__WHAT THE TASK ASKS__: Your reply should hold every entry below exactly as written and none of the pictures.

- Opening Delimiter -

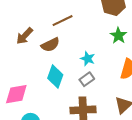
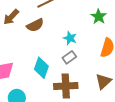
cyan diamond: (55, 77) -> (41, 68), moved

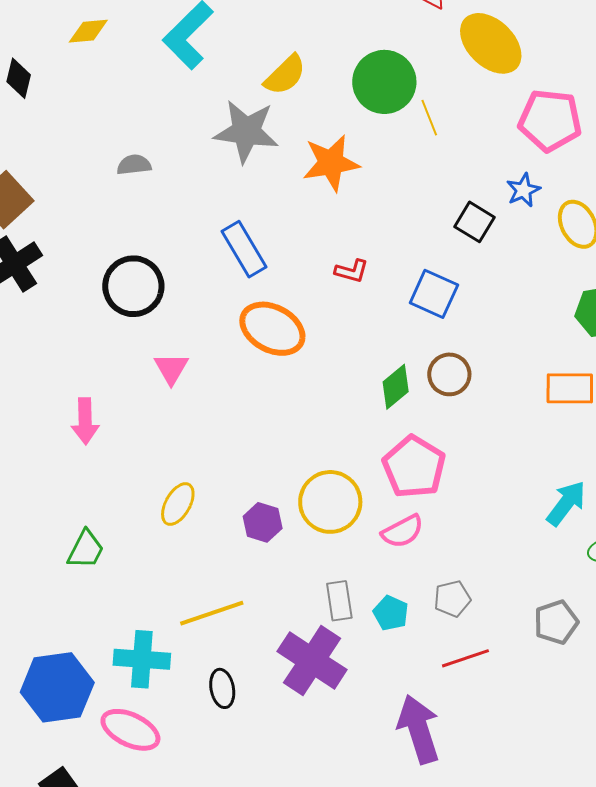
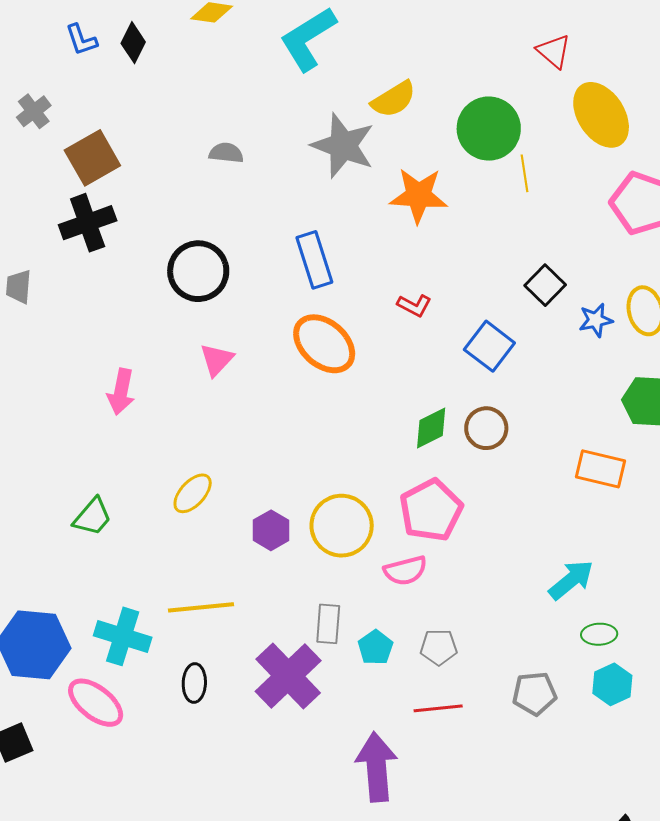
blue star: (523, 190) -> (596, 320), moved

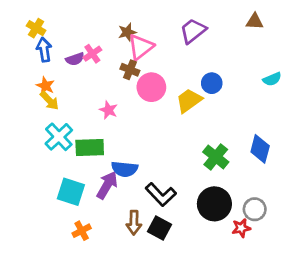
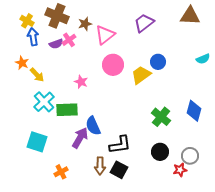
brown triangle: (255, 21) -> (190, 16), size x1.5
brown star: (127, 32) -> (85, 24), moved
brown cross: (130, 70) -> (57, 16), moved, size x1.6
orange star: (45, 86) -> (22, 63), moved
blue semicircle: (125, 169) -> (93, 126), turned 60
cyan square: (71, 192) -> (37, 142), moved
black L-shape: (161, 194) -> (120, 145), turned -55
black circle: (214, 204) -> (160, 152), size x0.7

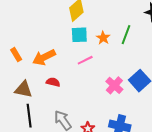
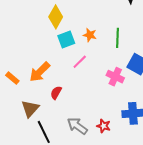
green line: (126, 35) -> (117, 38), moved
red semicircle: (53, 82) -> (56, 93), turned -56
brown triangle: (23, 89) -> (30, 109), turned -42

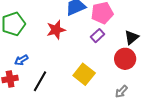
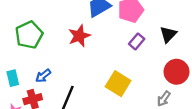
purple rectangle: (98, 36) -> (137, 41), moved
red circle: (125, 59) -> (177, 72), moved

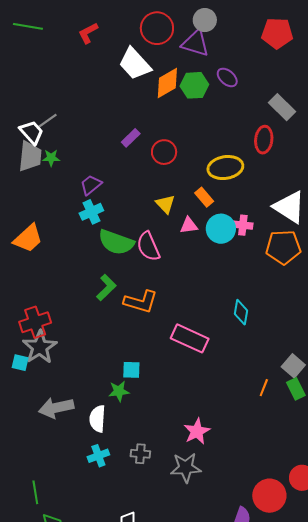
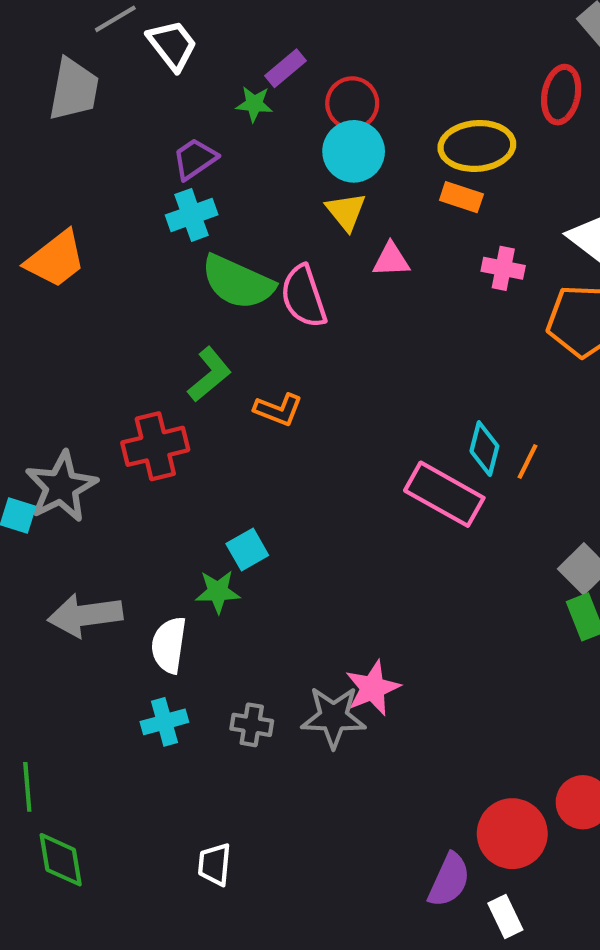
white trapezoid: (31, 132) -> (172, 45), moved
green star: (51, 158) -> (254, 104), moved
orange rectangle: (204, 197) -> (461, 197), moved, turned -36
cyan circle: (221, 229) -> (354, 151), moved
orange L-shape: (141, 302) -> (278, 410), size x0.7
red cross: (35, 322) -> (155, 446), moved
pink rectangle: (190, 338) -> (444, 494), moved
cyan square: (131, 370) -> (247, 550), turned -36
orange line: (264, 388) -> (527, 461), moved
gray star: (186, 468) -> (333, 717), moved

- Closing Delimiter -

__ANSWER BOX__:
cyan diamond: (55, 77) -> (41, 68), moved

blue star: (523, 190) -> (596, 320), moved

brown triangle: (255, 21) -> (190, 16), size x1.5
brown star: (127, 32) -> (85, 24), moved
brown cross: (130, 70) -> (57, 16), moved, size x1.6
orange star: (45, 86) -> (22, 63), moved
blue semicircle: (125, 169) -> (93, 126), turned 60
cyan square: (71, 192) -> (37, 142), moved
black L-shape: (161, 194) -> (120, 145), turned -55
black circle: (214, 204) -> (160, 152), size x0.7

green line: (126, 35) -> (117, 38), moved
red semicircle: (53, 82) -> (56, 93), turned -56
brown triangle: (23, 89) -> (30, 109), turned -42

purple rectangle: (98, 36) -> (137, 41), moved
red circle: (125, 59) -> (177, 72), moved

white trapezoid: (31, 132) -> (172, 45), moved
green star: (51, 158) -> (254, 104), moved
orange rectangle: (204, 197) -> (461, 197), moved, turned -36
cyan circle: (221, 229) -> (354, 151), moved
orange L-shape: (141, 302) -> (278, 410), size x0.7
red cross: (35, 322) -> (155, 446), moved
pink rectangle: (190, 338) -> (444, 494), moved
cyan square: (131, 370) -> (247, 550), turned -36
orange line: (264, 388) -> (527, 461), moved
gray star: (186, 468) -> (333, 717), moved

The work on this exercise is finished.